START Entries supplied
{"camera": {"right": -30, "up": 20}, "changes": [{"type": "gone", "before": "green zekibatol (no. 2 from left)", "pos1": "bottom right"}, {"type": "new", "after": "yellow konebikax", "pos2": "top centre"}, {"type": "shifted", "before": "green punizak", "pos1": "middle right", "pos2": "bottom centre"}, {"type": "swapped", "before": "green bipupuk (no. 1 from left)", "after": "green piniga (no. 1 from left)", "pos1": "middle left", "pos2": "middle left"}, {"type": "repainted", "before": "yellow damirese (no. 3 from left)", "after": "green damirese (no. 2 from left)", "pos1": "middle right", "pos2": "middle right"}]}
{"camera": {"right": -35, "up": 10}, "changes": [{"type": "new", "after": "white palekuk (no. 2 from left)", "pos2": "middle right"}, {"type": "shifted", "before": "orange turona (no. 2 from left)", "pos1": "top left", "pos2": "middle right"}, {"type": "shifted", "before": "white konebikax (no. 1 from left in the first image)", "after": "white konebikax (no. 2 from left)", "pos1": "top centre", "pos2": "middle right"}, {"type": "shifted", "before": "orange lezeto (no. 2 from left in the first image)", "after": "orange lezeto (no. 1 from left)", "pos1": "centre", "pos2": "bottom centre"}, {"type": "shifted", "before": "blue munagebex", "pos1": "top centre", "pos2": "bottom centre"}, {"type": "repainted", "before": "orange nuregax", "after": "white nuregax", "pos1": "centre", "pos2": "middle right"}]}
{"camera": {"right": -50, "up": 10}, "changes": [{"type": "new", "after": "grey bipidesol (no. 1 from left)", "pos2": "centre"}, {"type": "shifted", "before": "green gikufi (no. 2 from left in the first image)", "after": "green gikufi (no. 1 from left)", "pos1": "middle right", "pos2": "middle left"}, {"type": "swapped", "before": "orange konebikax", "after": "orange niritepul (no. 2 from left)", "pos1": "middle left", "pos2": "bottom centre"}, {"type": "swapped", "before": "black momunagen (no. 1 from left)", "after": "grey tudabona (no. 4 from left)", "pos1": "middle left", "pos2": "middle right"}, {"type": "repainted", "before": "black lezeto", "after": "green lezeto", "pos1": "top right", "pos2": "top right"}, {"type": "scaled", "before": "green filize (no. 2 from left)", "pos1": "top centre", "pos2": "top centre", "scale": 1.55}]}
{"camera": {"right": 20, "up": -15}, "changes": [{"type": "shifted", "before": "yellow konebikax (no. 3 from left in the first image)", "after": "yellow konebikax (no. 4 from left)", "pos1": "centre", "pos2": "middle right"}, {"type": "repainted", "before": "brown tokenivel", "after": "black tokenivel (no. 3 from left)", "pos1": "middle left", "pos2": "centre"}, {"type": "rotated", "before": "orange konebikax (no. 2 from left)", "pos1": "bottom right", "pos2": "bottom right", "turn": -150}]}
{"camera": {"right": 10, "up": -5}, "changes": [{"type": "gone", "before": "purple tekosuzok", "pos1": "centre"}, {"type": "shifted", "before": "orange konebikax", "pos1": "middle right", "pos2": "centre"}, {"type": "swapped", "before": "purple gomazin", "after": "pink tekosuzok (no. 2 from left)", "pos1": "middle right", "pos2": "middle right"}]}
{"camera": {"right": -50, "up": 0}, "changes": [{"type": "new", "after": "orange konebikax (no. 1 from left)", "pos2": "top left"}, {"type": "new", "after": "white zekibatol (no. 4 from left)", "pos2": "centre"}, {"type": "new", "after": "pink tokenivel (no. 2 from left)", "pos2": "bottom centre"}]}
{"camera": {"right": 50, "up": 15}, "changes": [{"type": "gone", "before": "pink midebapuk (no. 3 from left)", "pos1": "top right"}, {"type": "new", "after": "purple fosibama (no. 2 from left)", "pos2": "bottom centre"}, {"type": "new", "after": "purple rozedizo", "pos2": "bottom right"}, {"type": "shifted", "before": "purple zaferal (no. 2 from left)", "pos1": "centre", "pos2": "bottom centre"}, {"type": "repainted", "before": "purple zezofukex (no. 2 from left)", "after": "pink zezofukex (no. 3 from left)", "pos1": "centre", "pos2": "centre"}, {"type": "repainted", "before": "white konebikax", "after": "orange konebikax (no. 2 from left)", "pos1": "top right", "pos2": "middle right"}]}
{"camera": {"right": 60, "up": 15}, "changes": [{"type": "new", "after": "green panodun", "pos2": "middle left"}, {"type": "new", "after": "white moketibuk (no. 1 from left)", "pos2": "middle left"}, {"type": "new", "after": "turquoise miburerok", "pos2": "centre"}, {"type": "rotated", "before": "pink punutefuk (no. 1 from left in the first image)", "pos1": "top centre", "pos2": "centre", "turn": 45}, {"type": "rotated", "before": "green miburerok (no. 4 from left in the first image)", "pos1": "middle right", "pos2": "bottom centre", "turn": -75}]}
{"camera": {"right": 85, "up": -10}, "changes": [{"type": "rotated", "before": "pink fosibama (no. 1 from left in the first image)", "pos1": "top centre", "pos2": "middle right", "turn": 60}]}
END Entries supplied
### Work task:
Each line of the listing has to be reproduced exactly.

### Exercise solution:
{"camera": {"right": -30, "up": 20}, "changes": [{"type": "gone", "before": "green zekibatol (no. 2 from left)", "pos1": "bottom right"}, {"type": "new", "after": "yellow konebikax", "pos2": "top centre"}, {"type": "shifted", "before": "green punizak", "pos1": "middle right", "pos2": "bottom centre"}, {"type": "swapped", "before": "green bipupuk (no. 1 from left)", "after": "green piniga (no. 1 from left)", "pos1": "middle left", "pos2": "middle left"}, {"type": "repainted", "before": "yellow damirese (no. 3 from left)", "after": "green damirese (no. 2 from left)", "pos1": "middle right", "pos2": "middle right"}]}
{"camera": {"right": -35, "up": 10}, "changes": [{"type": "new", "after": "white palekuk (no. 2 from left)", "pos2": "middle right"}, {"type": "shifted", "before": "orange turona (no. 2 from left)", "pos1": "top left", "pos2": "middle right"}, {"type": "shifted", "before": "white konebikax (no. 1 from left in the first image)", "after": "white konebikax (no. 2 from left)", "pos1": "top centre", "pos2": "middle right"}, {"type": "shifted", "before": "orange lezeto (no. 2 from left in the first image)", "after": "orange lezeto (no. 1 from left)", "pos1": "centre", "pos2": "bottom centre"}, {"type": "shifted", "before": "blue munagebex", "pos1": "top centre", "pos2": "bottom centre"}, {"type": "repainted", "before": "orange nuregax", "after": "white nuregax", "pos1": "centre", "pos2": "middle right"}]}
{"camera": {"right": -50, "up": 10}, "changes": [{"type": "new", "after": "grey bipidesol (no. 1 from left)", "pos2": "centre"}, {"type": "shifted", "before": "green gikufi (no. 2 from left in the first image)", "after": "green gikufi (no. 1 from left)", "pos1": "middle right", "pos2": "middle left"}, {"type": "swapped", "before": "orange konebikax", "after": "orange niritepul (no. 2 from left)", "pos1": "middle left", "pos2": "bottom centre"}, {"type": "swapped", "before": "black momunagen (no. 1 from left)", "after": "grey tudabona (no. 4 from left)", "pos1": "middle left", "pos2": "middle right"}, {"type": "repainted", "before": "black lezeto", "after": "green lezeto", "pos1": "top right", "pos2": "top right"}, {"type": "scaled", "before": "green filize (no. 2 from left)", "pos1": "top centre", "pos2": "top centre", "scale": 1.55}]}
{"camera": {"right": 20, "up": -15}, "changes": [{"type": "shifted", "before": "yellow konebikax (no. 3 from left in the first image)", "after": "yellow konebikax (no. 4 from left)", "pos1": "centre", "pos2": "middle right"}, {"type": "repainted", "before": "brown tokenivel", "after": "black tokenivel (no. 3 from left)", "pos1": "middle left", "pos2": "centre"}, {"type": "rotated", "before": "orange konebikax (no. 2 from left)", "pos1": "bottom right", "pos2": "bottom right", "turn": -150}]}
{"camera": {"right": 10, "up": -5}, "changes": [{"type": "gone", "before": "purple tekosuzok", "pos1": "centre"}, {"type": "shifted", "before": "orange konebikax", "pos1": "middle right", "pos2": "centre"}, {"type": "swapped", "before": "purple gomazin", "after": "pink tekosuzok (no. 2 from left)", "pos1": "middle right", "pos2": "middle right"}]}
{"camera": {"right": -50, "up": 0}, "changes": [{"type": "new", "after": "orange konebikax (no. 1 from left)", "pos2": "top left"}, {"type": "new", "after": "white zekibatol (no. 4 from left)", "pos2": "centre"}, {"type": "new", "after": "pink tokenivel (no. 2 from left)", "pos2": "bottom centre"}]}
{"camera": {"right": 50, "up": 15}, "changes": [{"type": "gone", "before": "pink midebapuk (no. 3 from left)", "pos1": "top right"}, {"type": "new", "after": "purple fosibama (no. 2 from left)", "pos2": "bottom centre"}, {"type": "new", "after": "purple rozedizo", "pos2": "bottom right"}, {"type": "shifted", "before": "purple zaferal (no. 2 from left)", "pos1": "centre", "pos2": "bottom centre"}, {"type": "repainted", "before": "purple zezofukex (no. 2 from left)", "after": "pink zezofukex (no. 3 from left)", "pos1": "centre", "pos2": "centre"}, {"type": "repainted", "before": "white konebikax", "after": "orange konebikax (no. 2 from left)", "pos1": "top right", "pos2": "middle right"}]}
{"camera": {"right": 60, "up": 15}, "changes": [{"type": "new", "after": "green panodun", "pos2": "middle left"}, {"type": "new", "after": "white moketibuk (no. 1 from left)", "pos2": "middle left"}, {"type": "new", "after": "turquoise miburerok", "pos2": "centre"}, {"type": "rotated", "before": "pink punutefuk (no. 1 from left in the first image)", "pos1": "top centre", "pos2": "centre", "turn": 45}, {"type": "rotated", "before": "green miburerok (no. 4 from left in the first image)", "pos1": "middle right", "pos2": "bottom centre", "turn": -75}]}
{"camera": {"right": 85, "up": -10}, "changes": [{"type": "rotated", "before": "pink fosibama (no. 1 from left in the first image)", "pos1": "top centre", "pos2": "middle right", "turn": 60}]}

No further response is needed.